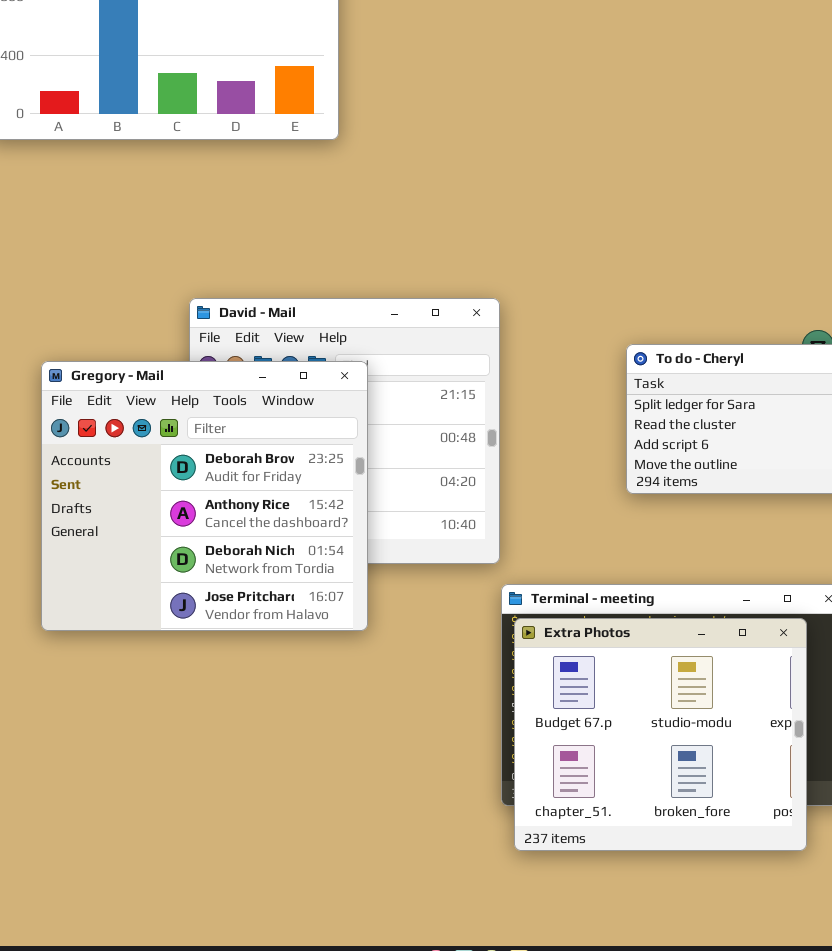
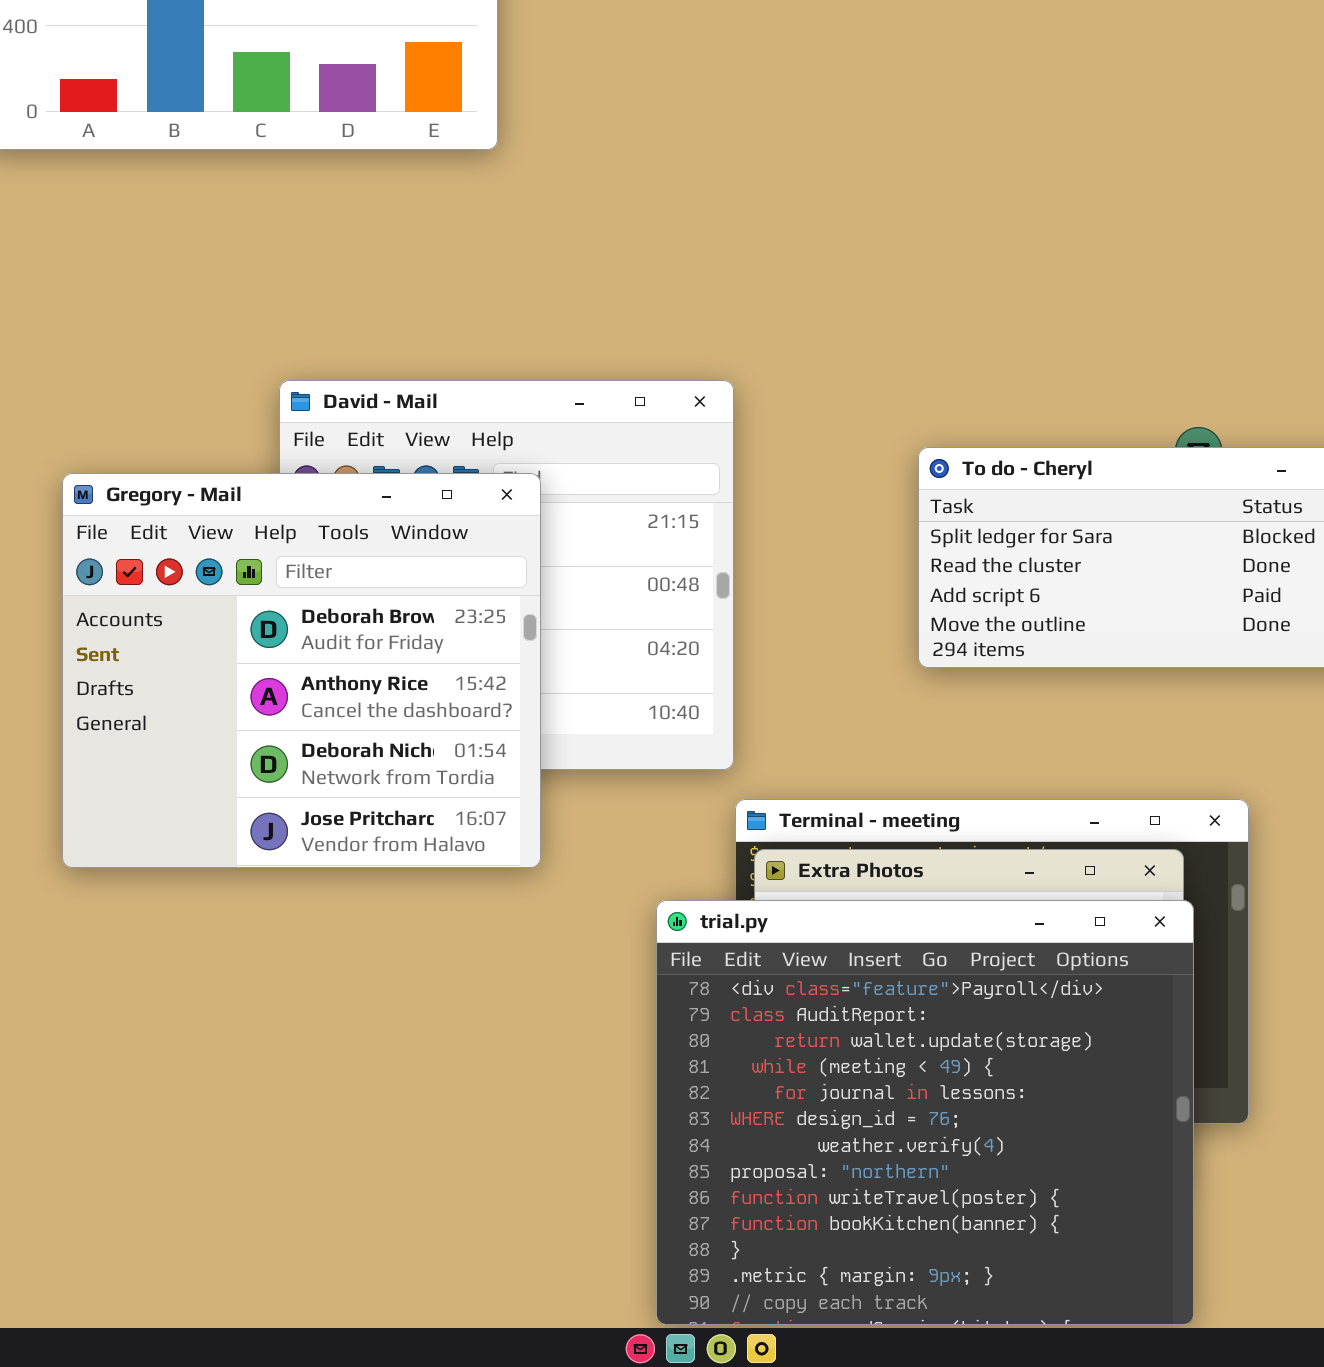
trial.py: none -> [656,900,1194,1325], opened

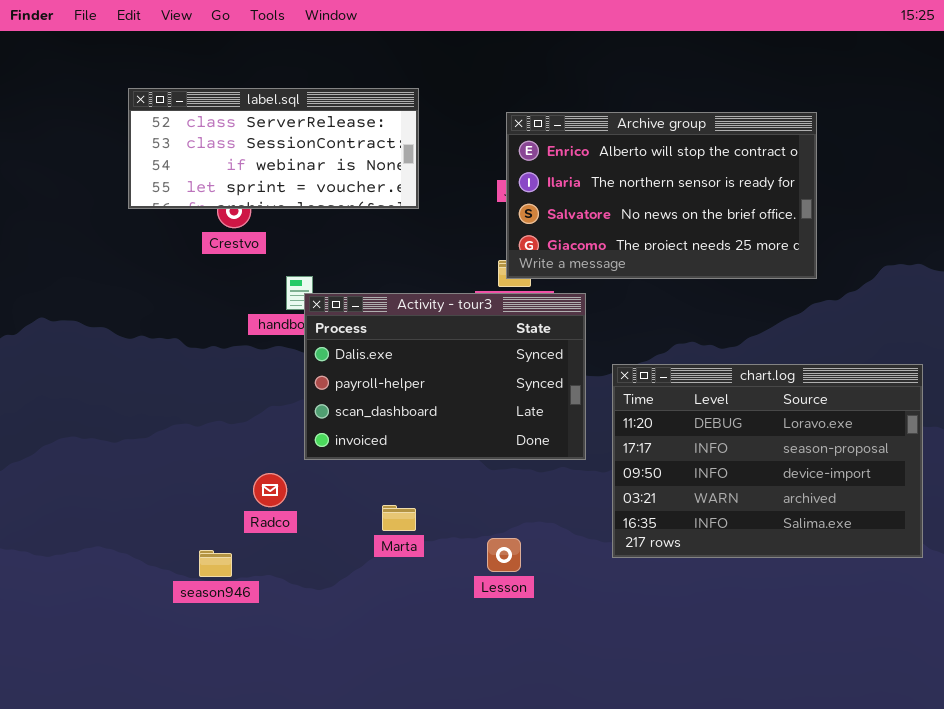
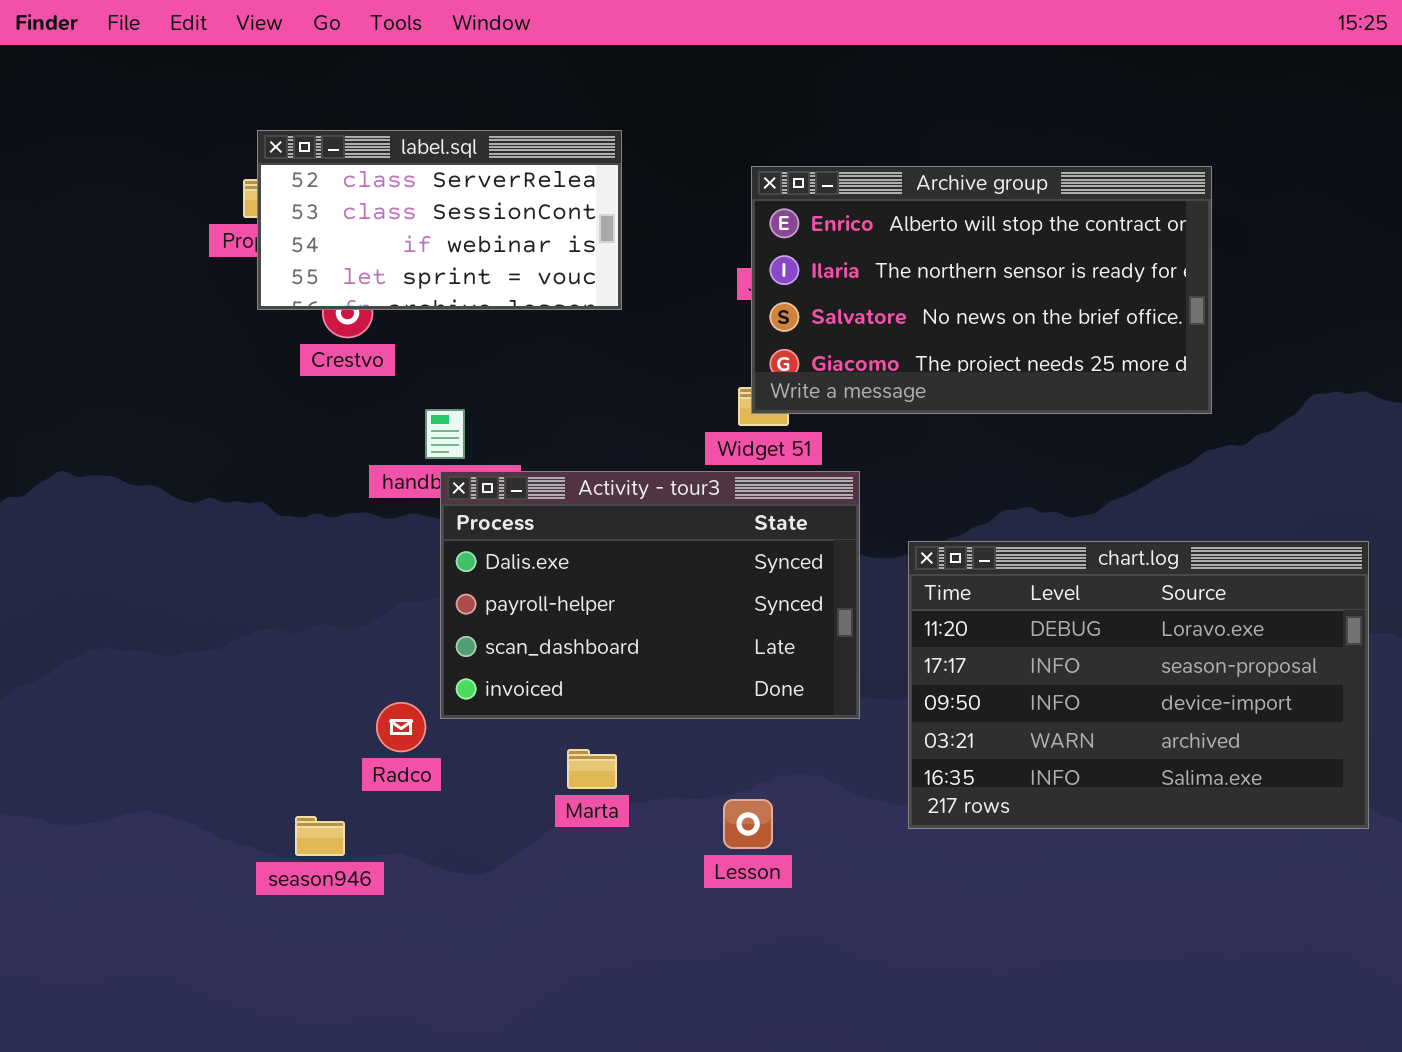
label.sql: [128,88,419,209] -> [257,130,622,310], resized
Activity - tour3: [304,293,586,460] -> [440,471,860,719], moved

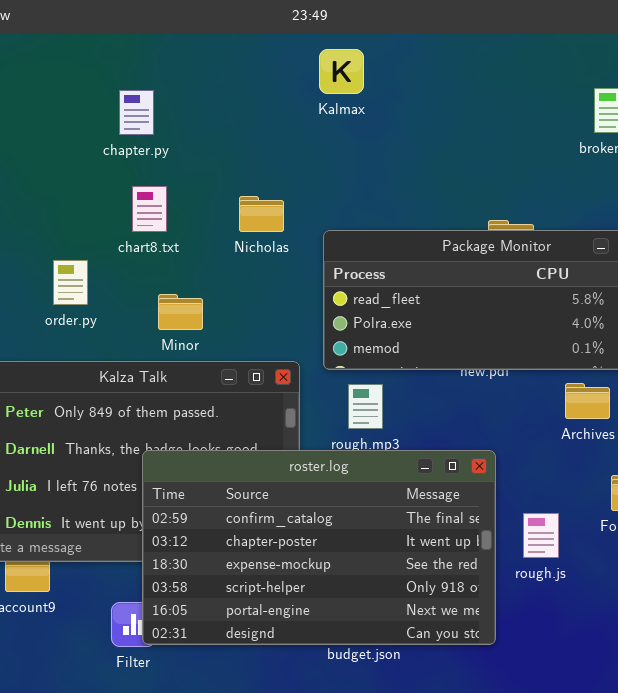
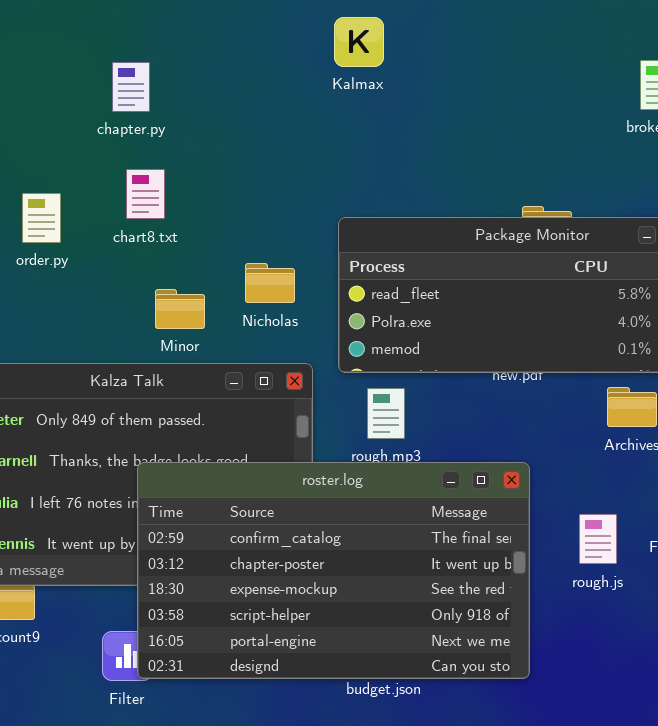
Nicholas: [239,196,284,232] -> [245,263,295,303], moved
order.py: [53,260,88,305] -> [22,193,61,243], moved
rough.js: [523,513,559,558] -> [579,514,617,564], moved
━━━━━━━━━━━━━━━━━━━━
DESCRIPTION OF THE TASK => Restate word for word the lines starting at the one that contains "Activity - tour3: [304,293,586,460]" and ending at the last line of the data. Skip every picture.

TASK OUTPUT =>
Activity - tour3: [304,293,586,460] -> [440,471,860,719], moved

Nicholas: [239,196,284,232] -> [245,263,295,303], moved
order.py: [53,260,88,305] -> [22,193,61,243], moved
rough.js: [523,513,559,558] -> [579,514,617,564], moved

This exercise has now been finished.